§ **TASK STATEMENT**: Could you retype all of the records exactly, leaving out every picture?

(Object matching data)

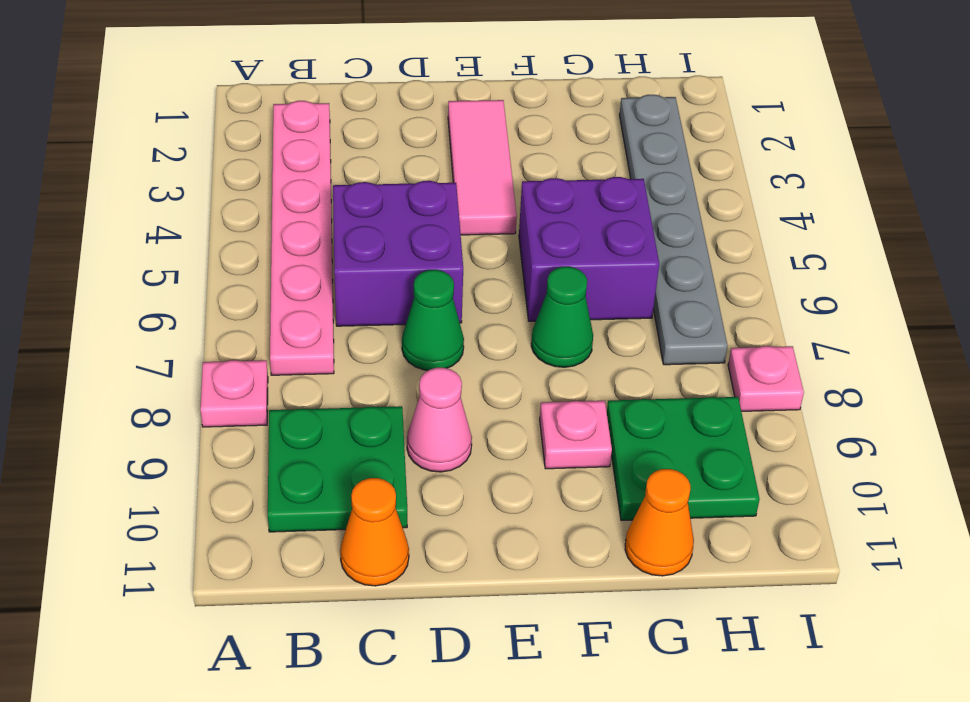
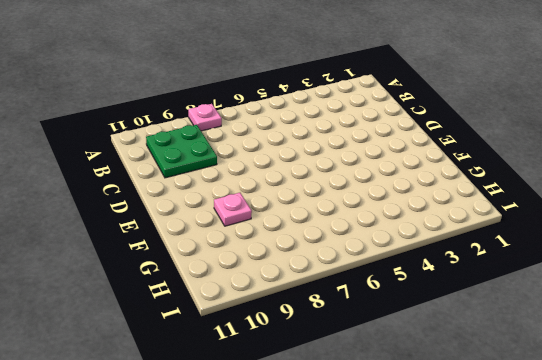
none -> pink plate B2:B7 level 1
none -> purple brick C5:D6 level 1
none -> orange cone C11 level 1

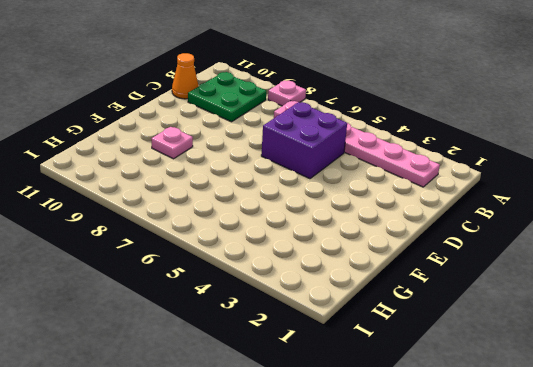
none -> green cone D7 level 1
none -> pink cone D9 level 1
none -> pink tile E2:E4 level 1

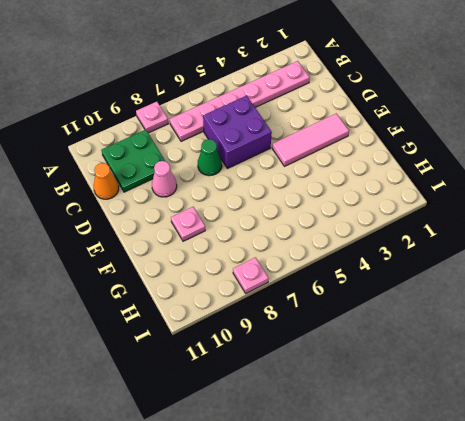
none -> purple brick F5:G6 level 1
none -> green cone F7 level 1
none -> green plate G9:H10 level 1

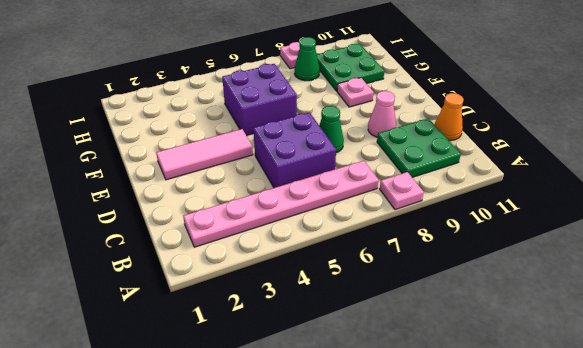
green cone H8 level 1 -> green cone F7 level 1
none -> orange cone G11 level 1
none -> grey plate H2:H7 level 1

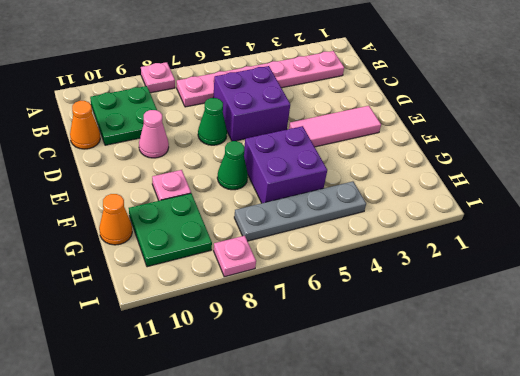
grey plate H4:H7 level 1 -> grey plate H2:H7 level 1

§ **EXERCISE RESULT**:
none -> pink plate B2:B7 level 1
none -> purple brick C5:D6 level 1
none -> orange cone C11 level 1

none -> green cone D7 level 1
none -> pink cone D9 level 1
none -> pink tile E2:E4 level 1

none -> purple brick F5:G6 level 1
none -> green cone F7 level 1
none -> green plate G9:H10 level 1

green cone H8 level 1 -> green cone F7 level 1
none -> orange cone G11 level 1
none -> grey plate H2:H7 level 1

grey plate H4:H7 level 1 -> grey plate H2:H7 level 1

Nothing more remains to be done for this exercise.